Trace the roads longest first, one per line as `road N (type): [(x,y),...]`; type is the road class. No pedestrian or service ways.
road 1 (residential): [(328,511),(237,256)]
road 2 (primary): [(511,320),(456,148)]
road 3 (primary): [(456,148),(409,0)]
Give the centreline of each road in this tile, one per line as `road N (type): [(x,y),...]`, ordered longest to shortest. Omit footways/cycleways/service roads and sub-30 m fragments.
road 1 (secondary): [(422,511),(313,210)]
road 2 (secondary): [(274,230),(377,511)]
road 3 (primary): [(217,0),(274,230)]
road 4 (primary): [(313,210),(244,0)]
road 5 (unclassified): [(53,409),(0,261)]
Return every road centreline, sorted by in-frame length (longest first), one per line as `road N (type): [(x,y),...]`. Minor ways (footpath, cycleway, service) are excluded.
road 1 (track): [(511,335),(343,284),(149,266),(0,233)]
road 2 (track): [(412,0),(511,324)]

> _Objective_
Copy the material above word for word, from its first line through the line containing "road 3 (primary): [(456,148),(409,0)]", including both of those lines.

> _Response to this exercise_
Trace the roads longest first, one per line as `road N (type): [(x,y),...]`; type is the road class. No pedestrian or service ways.
road 1 (residential): [(328,511),(237,256)]
road 2 (primary): [(511,320),(456,148)]
road 3 (primary): [(456,148),(409,0)]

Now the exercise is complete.